# [THE INPUT]
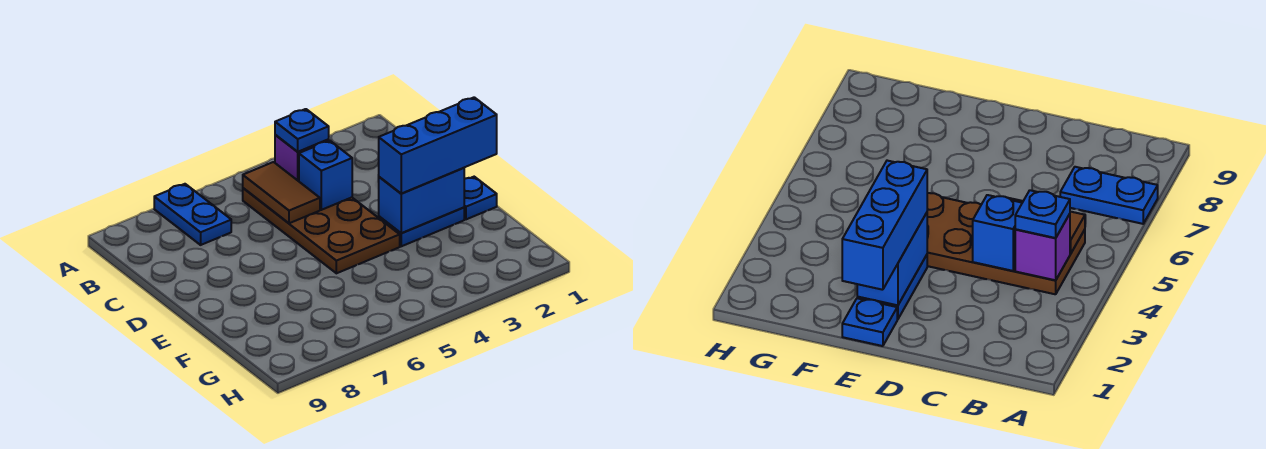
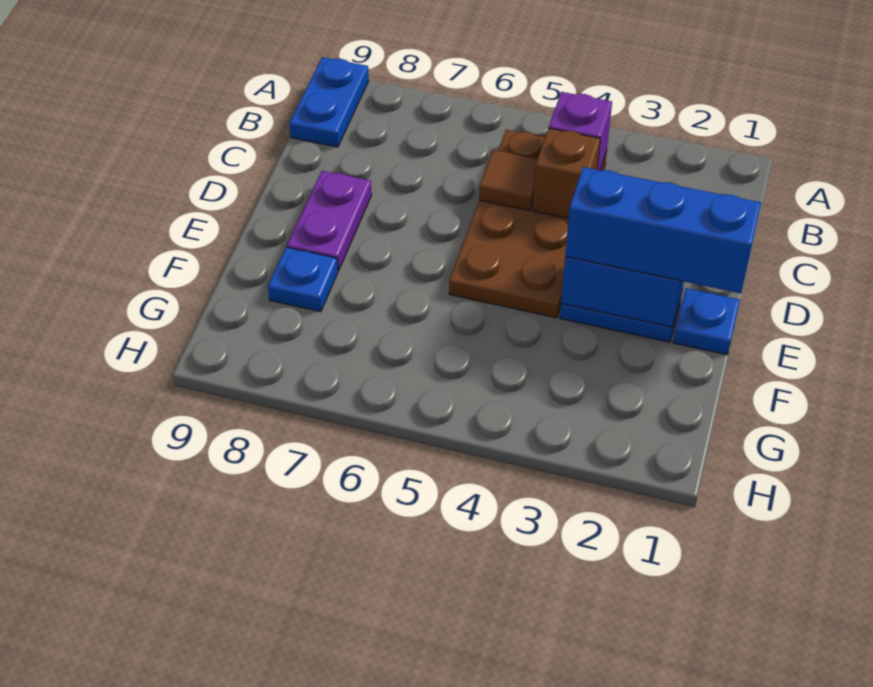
blue 1x2 plate [154,184,231,245] -> blue 1x2 plate moved to [289,57,369,147]
blue 1x1 plate [275,109,329,152] -> blue 1x1 plate moved to [268,247,338,312]
brown 1x2 tile [243,162,320,223] -> brown 1x1 tile [479,150,537,211]
blue 1x1 brick [299,141,352,210] -> brown 1x1 brick [533,128,600,219]
none -> purple 1x2 plate [287,171,372,271]

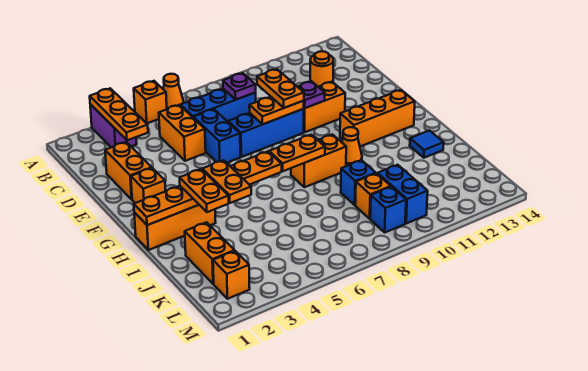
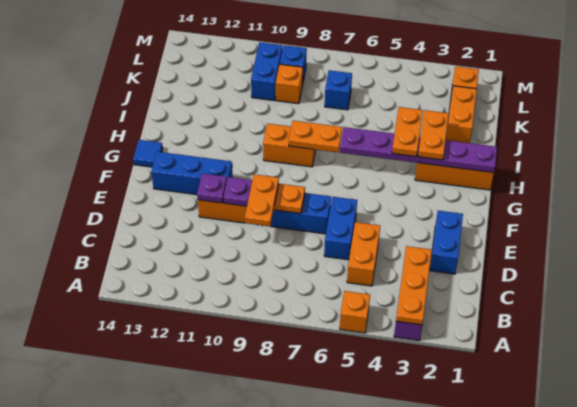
orange 1x1 cone [163,74,184,109] -> none
blue 1x3 brick [180,89,256,122] -> blue 1x3 brick moved to [151,152,233,195]
purple 1x1 plate [223,73,256,100] -> purple 1x1 plate moved to [197,174,227,203]
orange 1x1 round brick [310,51,333,87] -> none
orange 1x2 brick [105,142,152,199] -> blue 1x2 brick [430,211,463,274]
orange 1x1 brick [131,168,165,203] -> none
orange 1x3 brick [340,90,415,146] -> none
orange 1x6 plate [134,152,282,225] -> purple 1x6 plate [340,127,497,173]
orange 1x1 cone [342,127,362,166] -> none
blue 1x1 tile [410,130,444,158] -> blue 1x1 tile moved to [133,140,163,167]
blue 1x1 brick [341,160,376,205] -> blue 1x1 brick moved to [325,70,352,110]

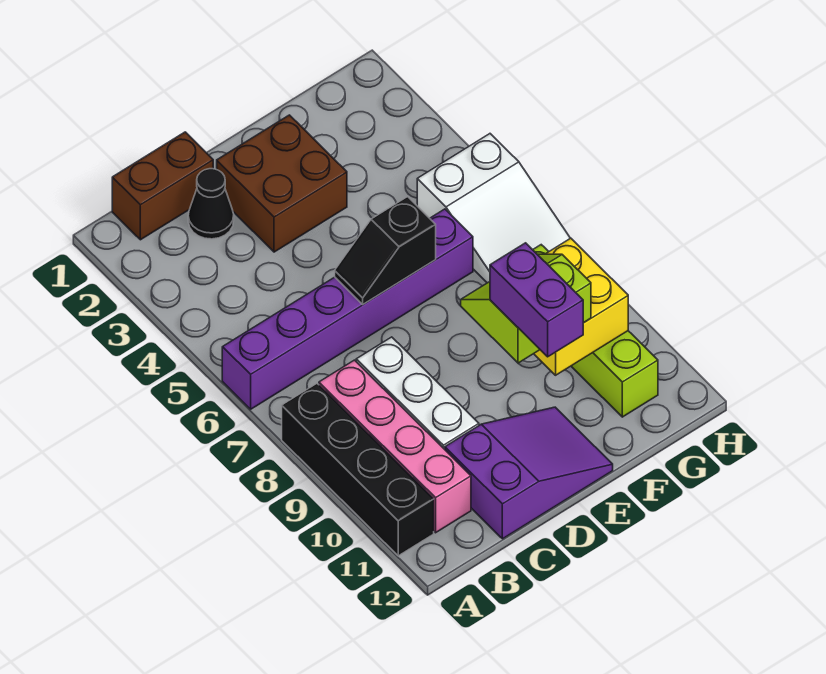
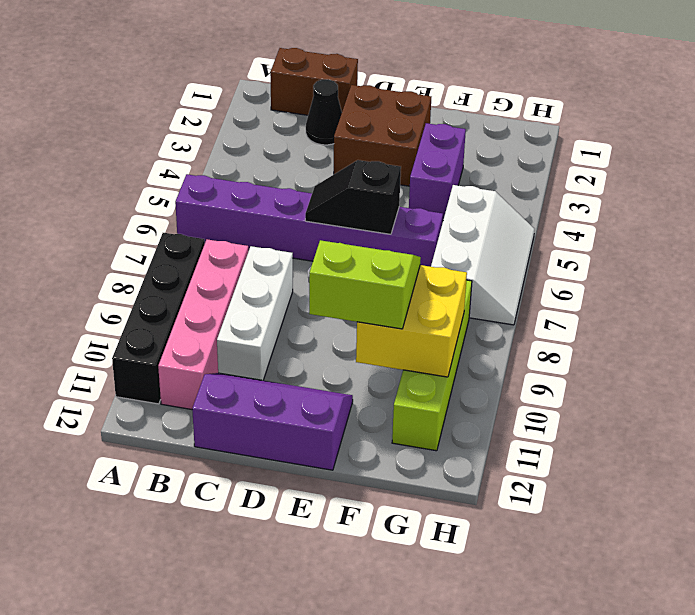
purple 2x3 slope [445,407,613,539] -> purple 2x3 slope turned to [192,373,353,470]
purple 1x2 brick [490,243,583,357] -> purple 1x2 brick moved to [409,123,466,220]
white 2x3 slope [417,134,570,283] -> white 2x3 slope turned to [431,185,535,325]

# [WHAT TO DO]
All of the entries above should be retyped exactly, with the pictures left out.

# [EXERCISE ANSWER]
blue 1x2 plate [154,184,231,245] -> blue 1x2 plate moved to [289,57,369,147]
blue 1x1 plate [275,109,329,152] -> blue 1x1 plate moved to [268,247,338,312]
brown 1x2 tile [243,162,320,223] -> brown 1x1 tile [479,150,537,211]
blue 1x1 brick [299,141,352,210] -> brown 1x1 brick [533,128,600,219]
none -> purple 1x2 plate [287,171,372,271]

orange 1x1 cone [163,74,184,109] -> none
blue 1x3 brick [180,89,256,122] -> blue 1x3 brick moved to [151,152,233,195]
purple 1x1 plate [223,73,256,100] -> purple 1x1 plate moved to [197,174,227,203]
orange 1x1 round brick [310,51,333,87] -> none
orange 1x2 brick [105,142,152,199] -> blue 1x2 brick [430,211,463,274]
orange 1x1 brick [131,168,165,203] -> none
orange 1x3 brick [340,90,415,146] -> none
orange 1x6 plate [134,152,282,225] -> purple 1x6 plate [340,127,497,173]
orange 1x1 cone [342,127,362,166] -> none
blue 1x1 tile [410,130,444,158] -> blue 1x1 tile moved to [133,140,163,167]
blue 1x1 brick [341,160,376,205] -> blue 1x1 brick moved to [325,70,352,110]

purple 2x3 slope [445,407,613,539] -> purple 2x3 slope turned to [192,373,353,470]
purple 1x2 brick [490,243,583,357] -> purple 1x2 brick moved to [409,123,466,220]
white 2x3 slope [417,134,570,283] -> white 2x3 slope turned to [431,185,535,325]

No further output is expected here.